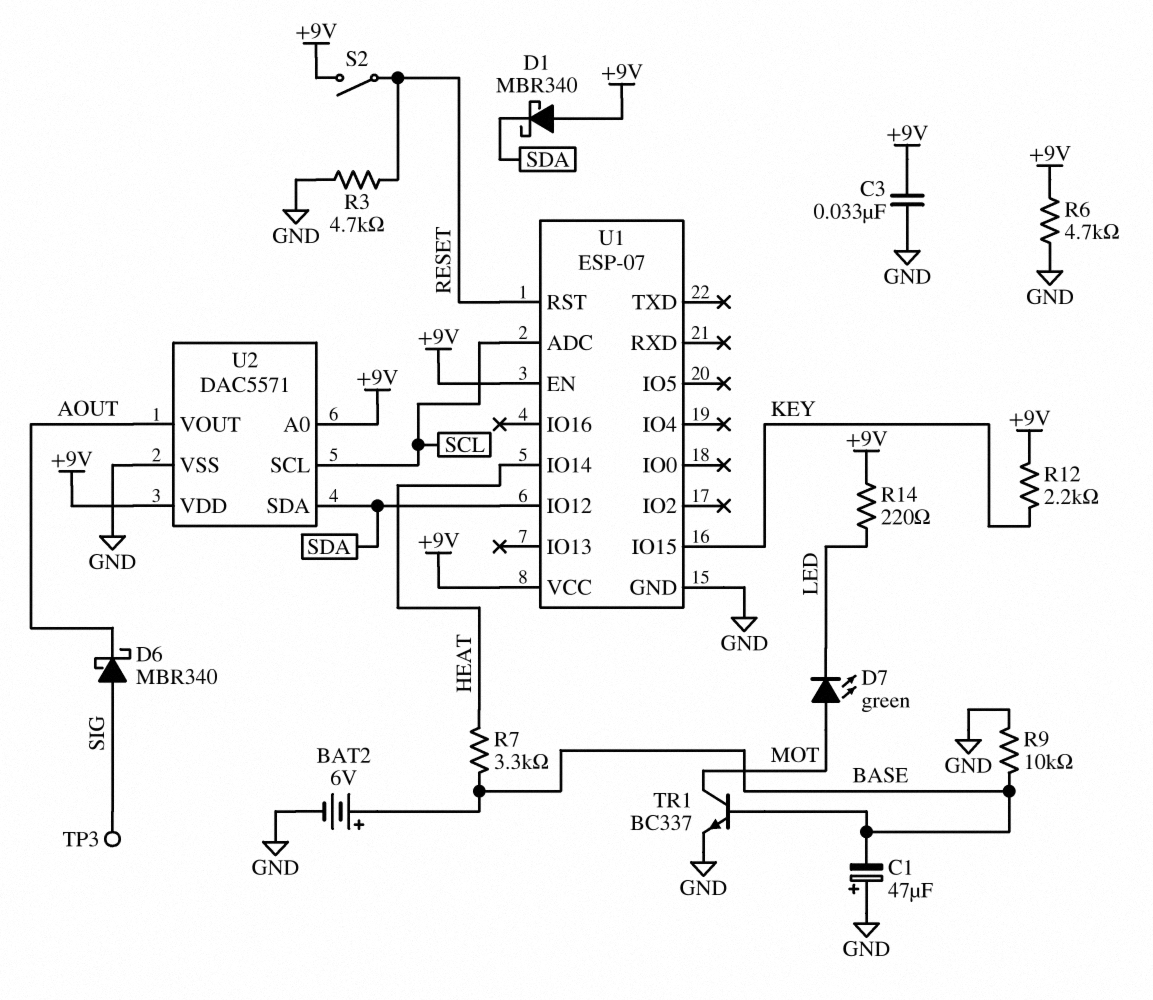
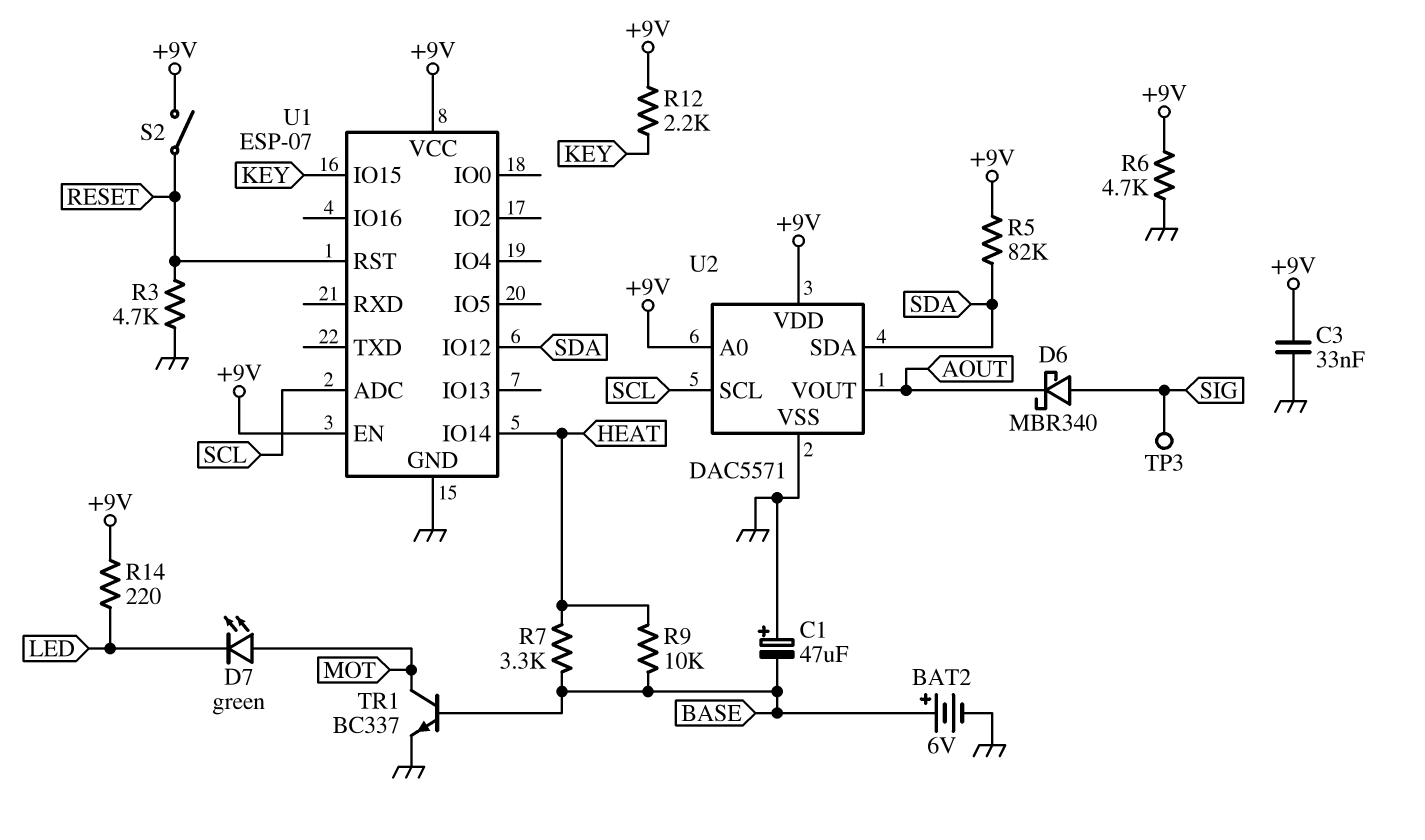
D1: schottky MBR340 (A +9V, K SDA) -> none
R5: none -> 82k (+9V, SDA)
R9: 10k (BASE, GND) -> 10k (BASE, HEAT)

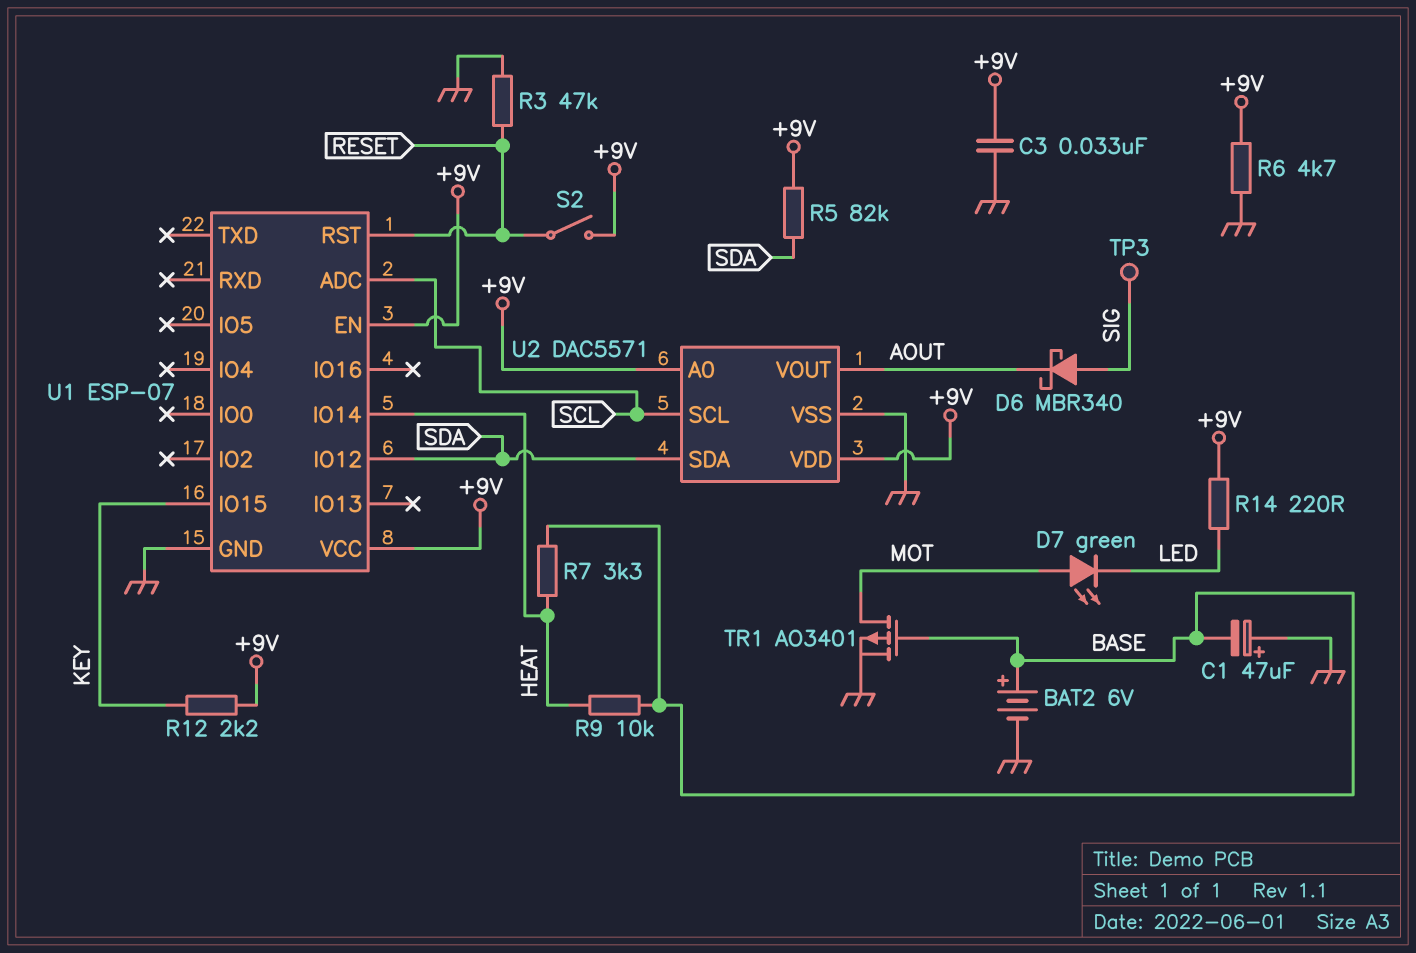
R3: 4.7k (GND, RESET) -> 47k (GND, RESET)
TR1: NPN BC337 (B BASE, C MOT, E GND) -> PMOS AO3401 (G BASE, D MOT, S GND)

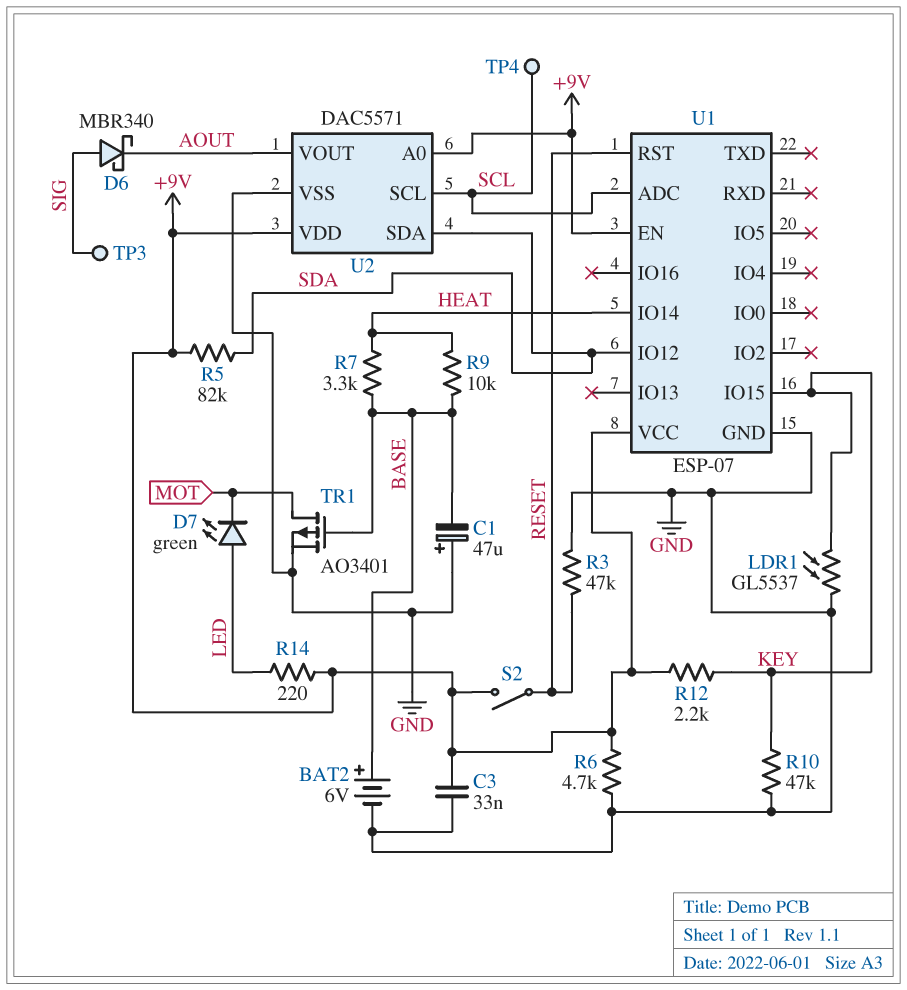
D7: LED green (A MOT, K LED) -> LED green (A LED, K MOT)
LDR1: none -> GL5537 (GND, KEY)
R10: none -> 47k (GND, KEY)
TP4: none -> test point (SCL)

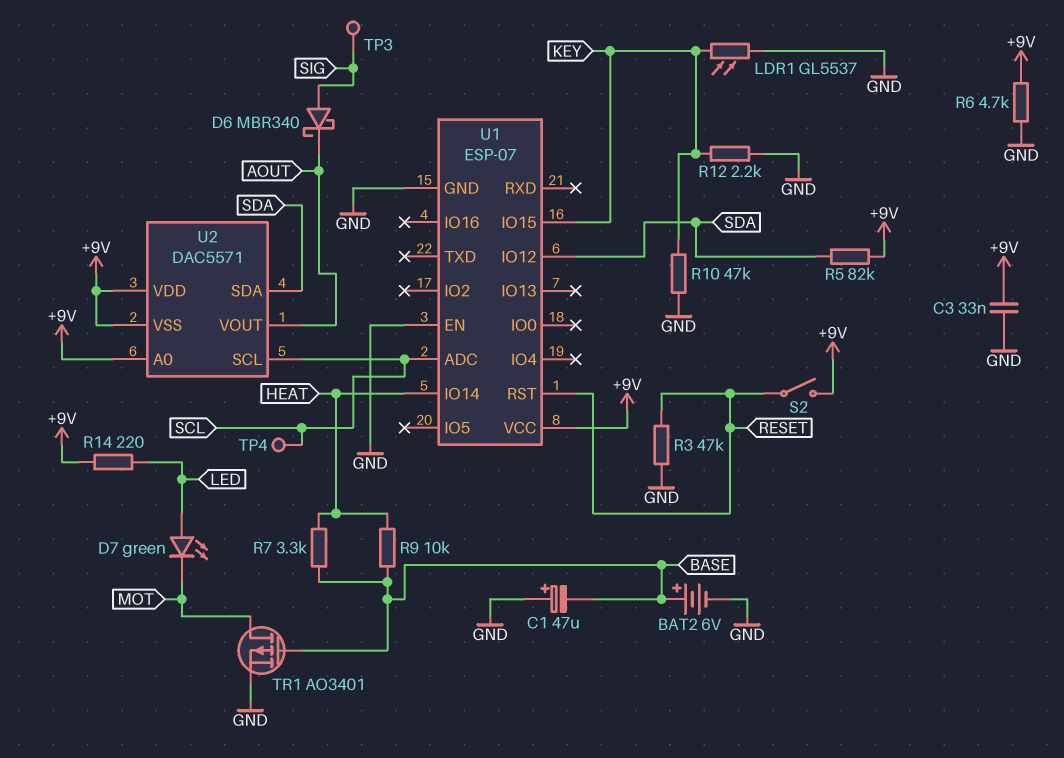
R12: 2.2k (+9V, KEY) -> 2.2k (GND, KEY)
U1 pin EN: +9V -> GND
U2 pin VSS: GND -> +9V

◇ ◇ ◇ ◇

Prompt
Retype the listing exactly. Skip every picture.

Exercise answer
D1: schottky MBR340 (A +9V, K SDA) -> none
R5: none -> 82k (+9V, SDA)
R9: 10k (BASE, GND) -> 10k (BASE, HEAT)

R3: 4.7k (GND, RESET) -> 47k (GND, RESET)
TR1: NPN BC337 (B BASE, C MOT, E GND) -> PMOS AO3401 (G BASE, D MOT, S GND)

D7: LED green (A MOT, K LED) -> LED green (A LED, K MOT)
LDR1: none -> GL5537 (GND, KEY)
R10: none -> 47k (GND, KEY)
TP4: none -> test point (SCL)

R12: 2.2k (+9V, KEY) -> 2.2k (GND, KEY)
U1 pin EN: +9V -> GND
U2 pin VSS: GND -> +9V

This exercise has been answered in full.